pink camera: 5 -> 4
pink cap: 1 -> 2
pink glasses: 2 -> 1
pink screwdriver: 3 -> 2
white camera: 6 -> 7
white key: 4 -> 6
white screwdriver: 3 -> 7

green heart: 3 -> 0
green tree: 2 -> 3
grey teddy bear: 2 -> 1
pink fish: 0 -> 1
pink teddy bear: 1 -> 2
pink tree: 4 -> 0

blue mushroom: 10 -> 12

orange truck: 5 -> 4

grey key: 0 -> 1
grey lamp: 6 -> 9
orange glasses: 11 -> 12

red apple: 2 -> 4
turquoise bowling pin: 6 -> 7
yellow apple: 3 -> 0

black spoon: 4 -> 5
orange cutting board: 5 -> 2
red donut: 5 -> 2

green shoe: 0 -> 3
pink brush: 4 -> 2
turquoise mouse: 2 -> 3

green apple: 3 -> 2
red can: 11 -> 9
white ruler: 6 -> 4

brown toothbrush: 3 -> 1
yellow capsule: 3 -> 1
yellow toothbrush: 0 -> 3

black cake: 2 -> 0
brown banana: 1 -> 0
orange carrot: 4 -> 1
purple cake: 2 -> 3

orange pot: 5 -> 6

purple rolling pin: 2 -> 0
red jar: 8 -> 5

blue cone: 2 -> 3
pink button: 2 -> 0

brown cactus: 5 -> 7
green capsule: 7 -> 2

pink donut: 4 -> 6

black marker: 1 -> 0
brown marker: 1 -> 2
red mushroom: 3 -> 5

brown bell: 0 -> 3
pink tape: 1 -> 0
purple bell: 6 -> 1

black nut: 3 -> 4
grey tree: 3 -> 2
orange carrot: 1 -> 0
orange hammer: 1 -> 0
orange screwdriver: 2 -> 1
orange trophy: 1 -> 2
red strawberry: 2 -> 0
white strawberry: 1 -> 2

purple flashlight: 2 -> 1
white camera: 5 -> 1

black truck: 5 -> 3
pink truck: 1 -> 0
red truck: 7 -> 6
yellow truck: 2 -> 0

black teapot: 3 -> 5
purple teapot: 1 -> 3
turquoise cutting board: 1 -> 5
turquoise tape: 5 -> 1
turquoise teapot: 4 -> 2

━━━━━━━━━━━━━━━━

Using the data above, transcribe the lines that run from the line with "green shoe: 0 -> 3" to the line with "pink button: 2 -> 0", both ends kept, and output nothing else.

Answer section:
green shoe: 0 -> 3
pink brush: 4 -> 2
turquoise mouse: 2 -> 3

green apple: 3 -> 2
red can: 11 -> 9
white ruler: 6 -> 4

brown toothbrush: 3 -> 1
yellow capsule: 3 -> 1
yellow toothbrush: 0 -> 3

black cake: 2 -> 0
brown banana: 1 -> 0
orange carrot: 4 -> 1
purple cake: 2 -> 3

orange pot: 5 -> 6

purple rolling pin: 2 -> 0
red jar: 8 -> 5

blue cone: 2 -> 3
pink button: 2 -> 0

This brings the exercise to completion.